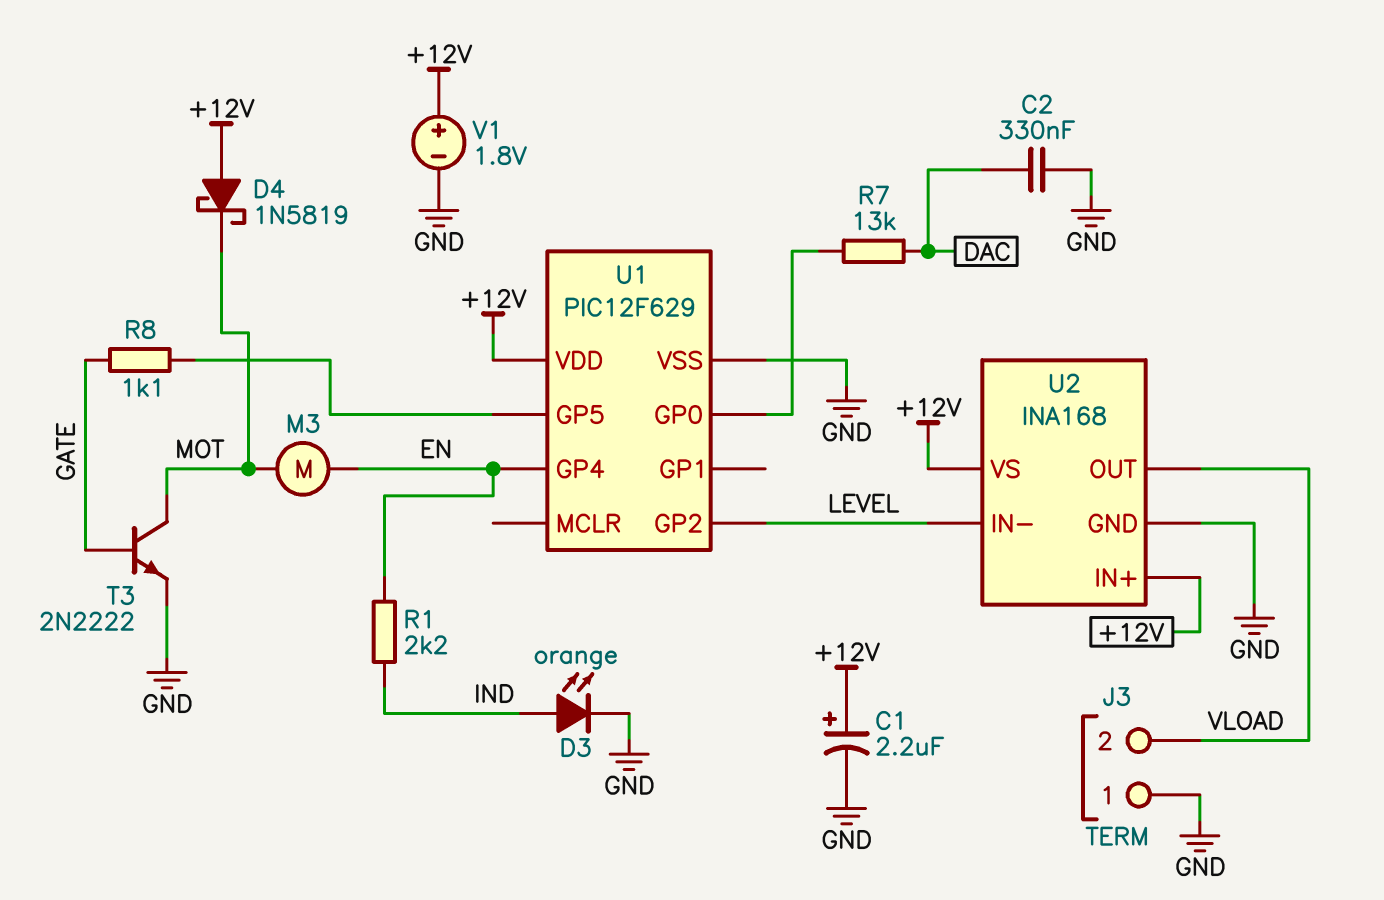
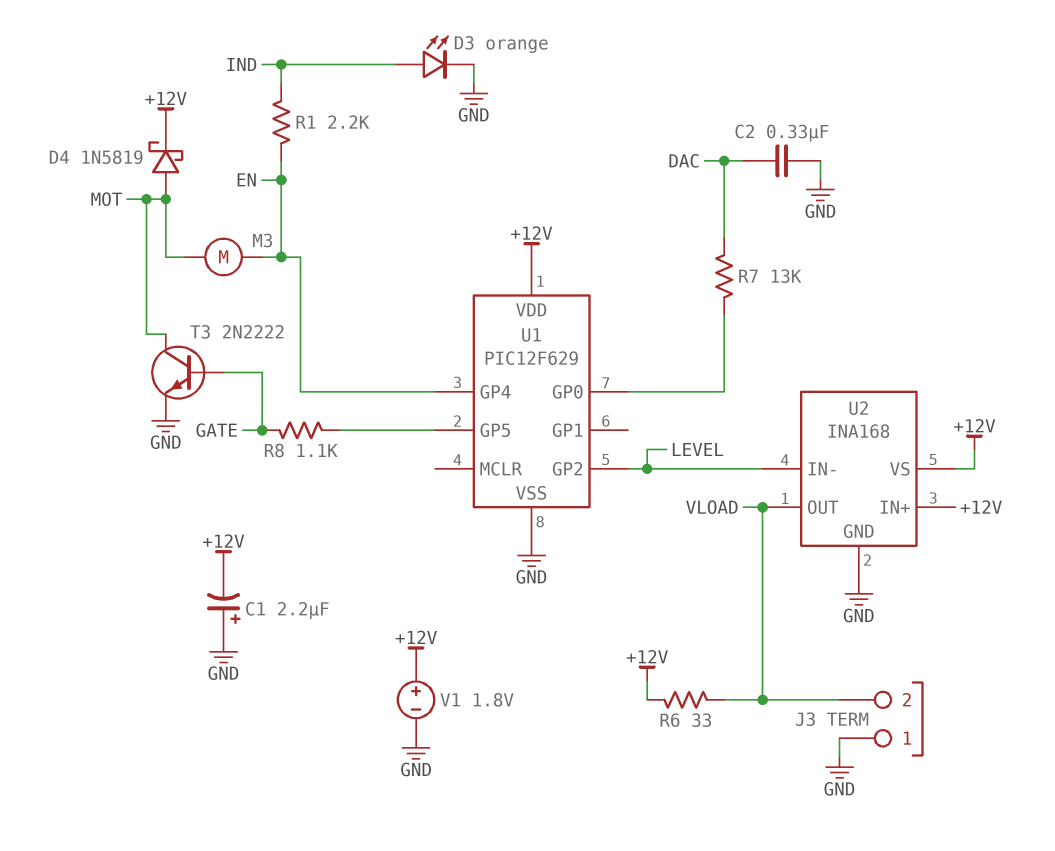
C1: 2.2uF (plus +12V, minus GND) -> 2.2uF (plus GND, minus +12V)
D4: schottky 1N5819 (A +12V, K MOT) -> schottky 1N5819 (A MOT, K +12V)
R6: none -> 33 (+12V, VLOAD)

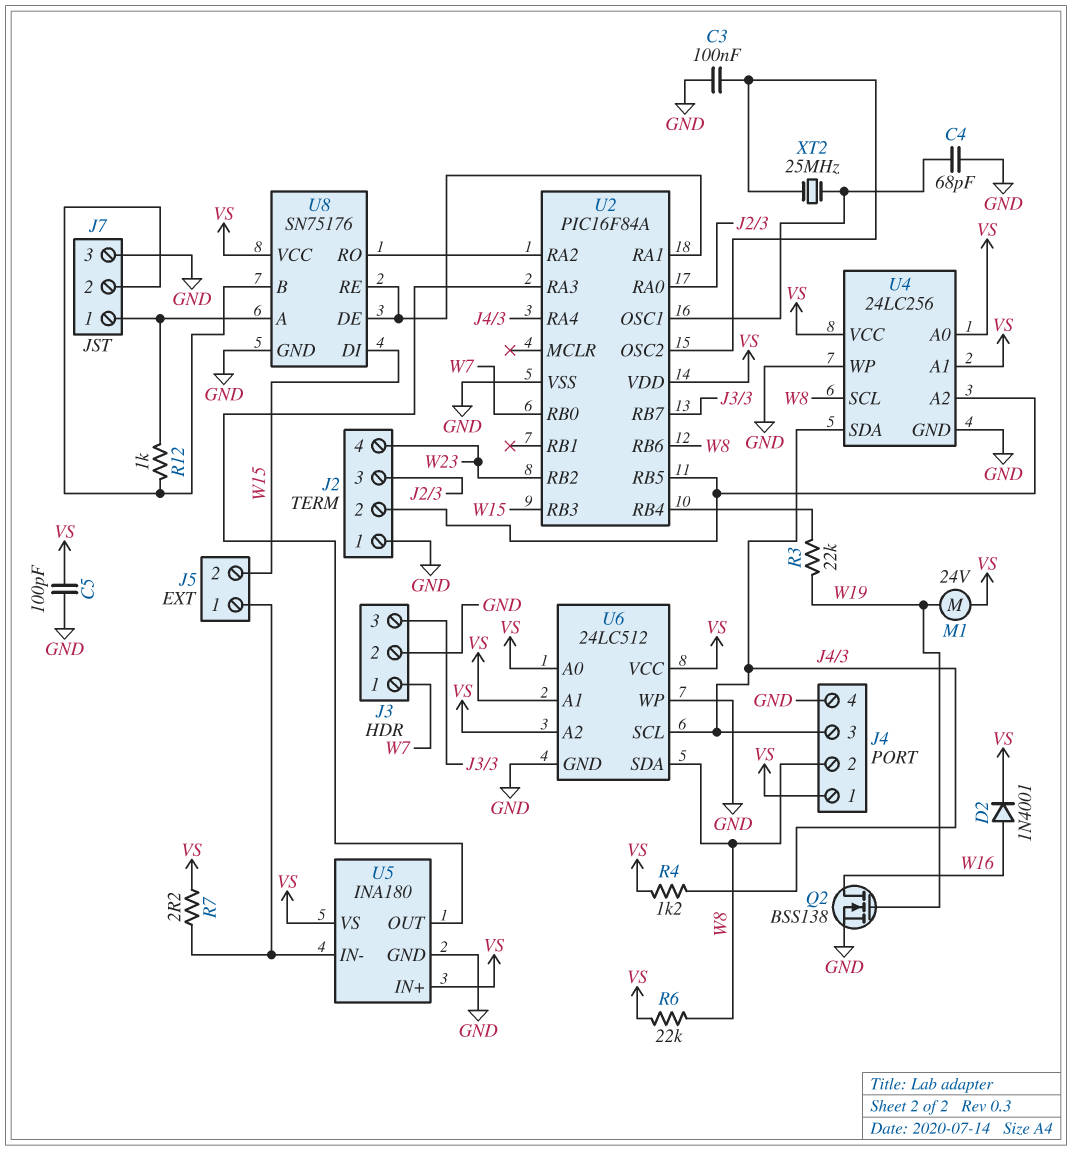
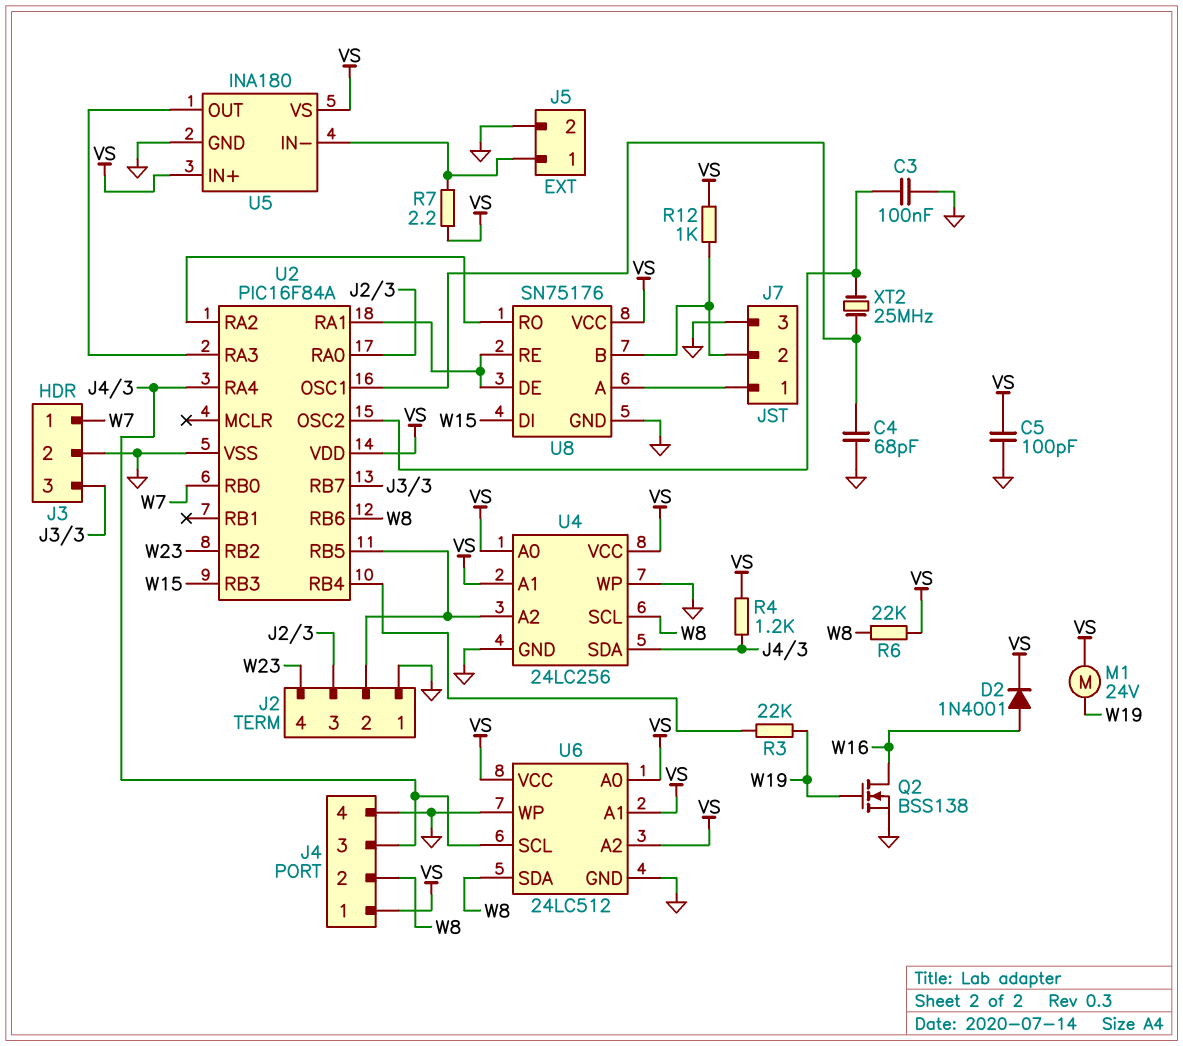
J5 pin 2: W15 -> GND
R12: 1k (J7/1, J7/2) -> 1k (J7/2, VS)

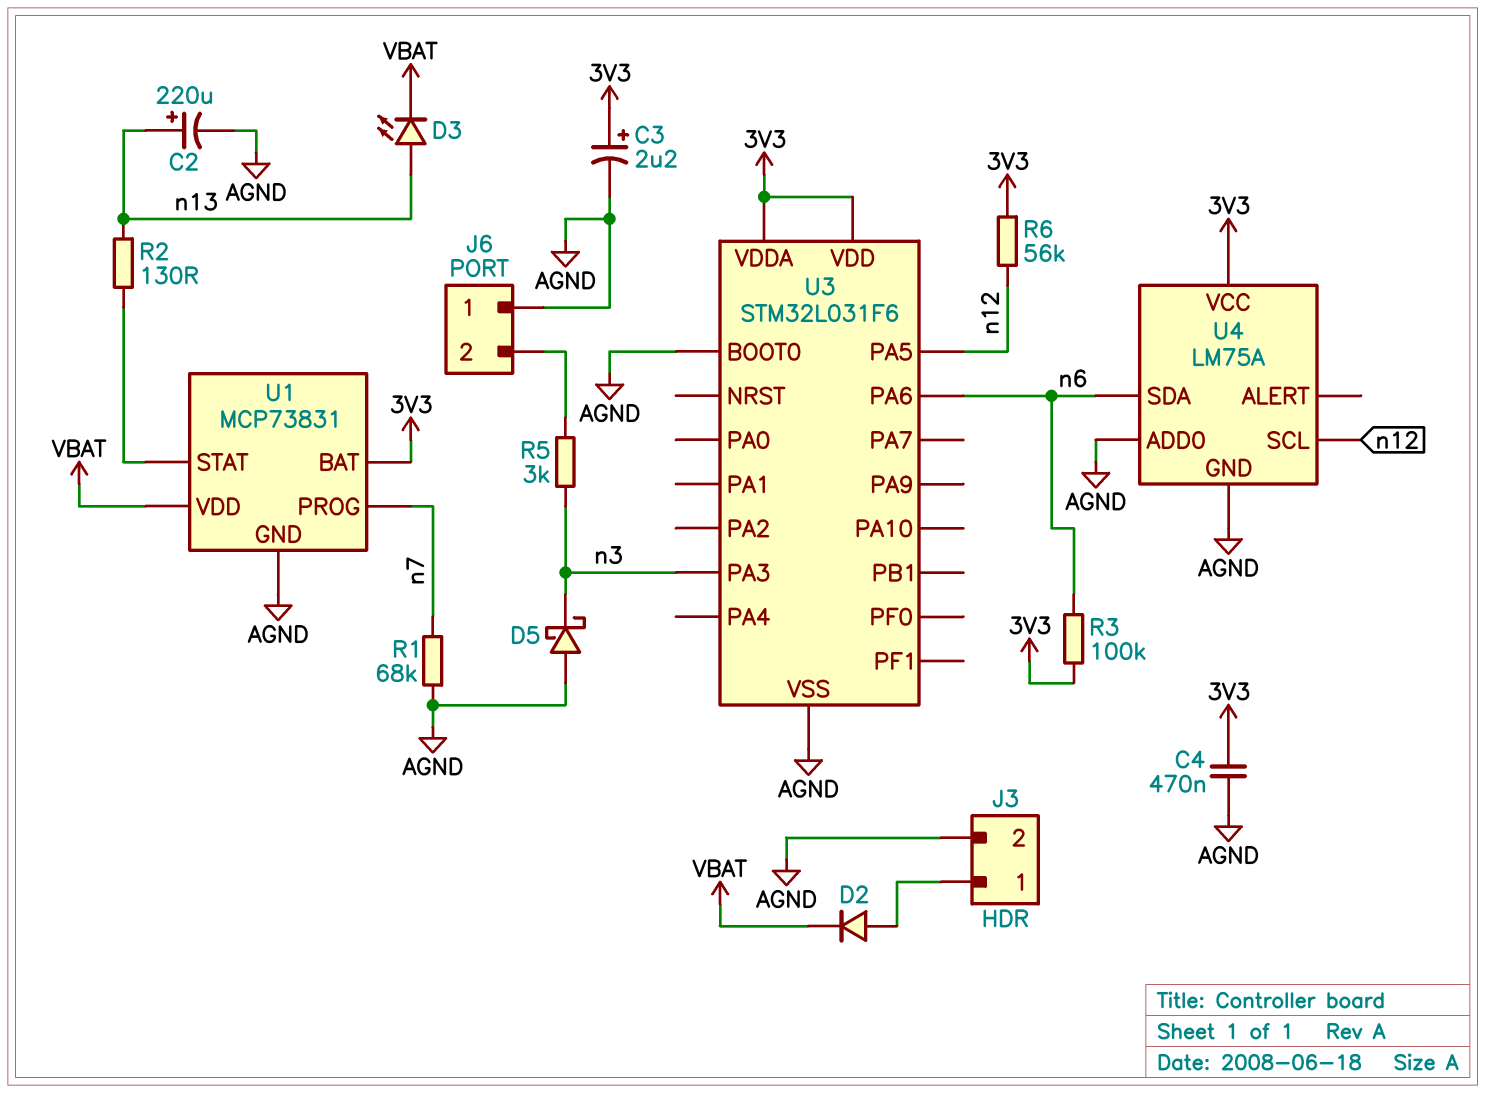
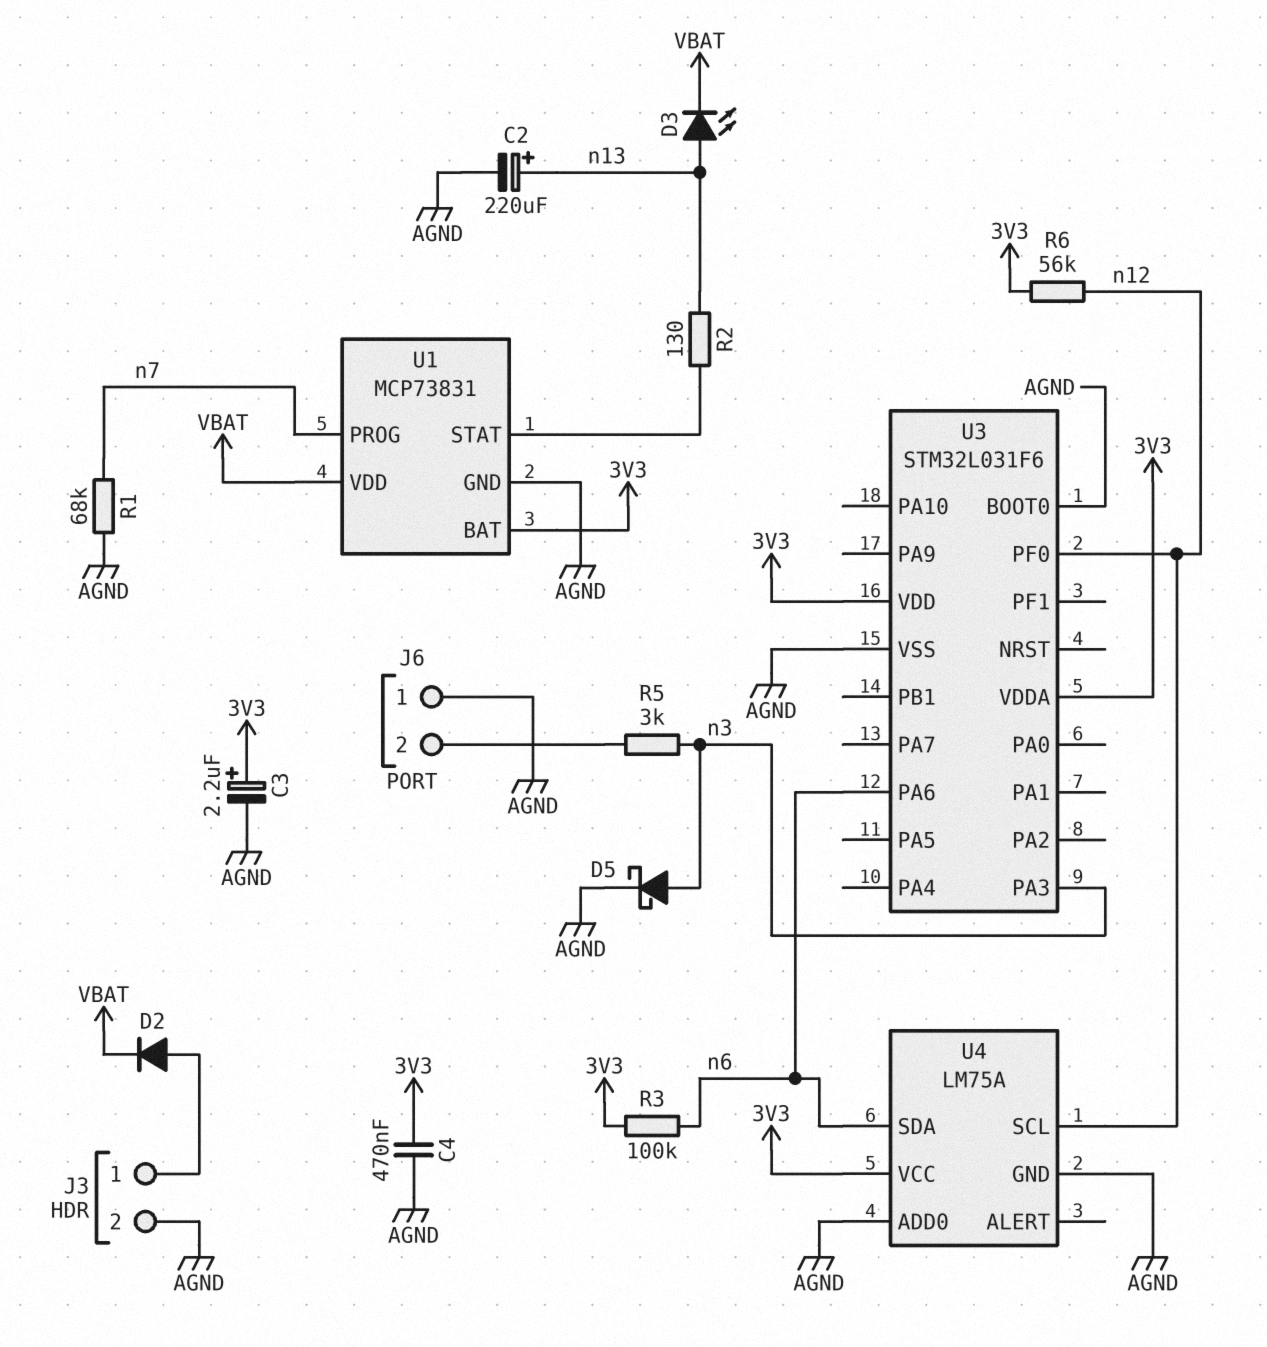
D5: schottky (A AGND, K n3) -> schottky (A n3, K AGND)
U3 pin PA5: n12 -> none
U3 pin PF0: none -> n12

> **Assignment**: Only the lines from the line containing "R6: none -> 33 (+12V, VLOAD)" through the end of the material should be retyped, exactly and in full, with no pictures.

> **Your solution**:
R6: none -> 33 (+12V, VLOAD)

J5 pin 2: W15 -> GND
R12: 1k (J7/1, J7/2) -> 1k (J7/2, VS)

D5: schottky (A AGND, K n3) -> schottky (A n3, K AGND)
U3 pin PA5: n12 -> none
U3 pin PF0: none -> n12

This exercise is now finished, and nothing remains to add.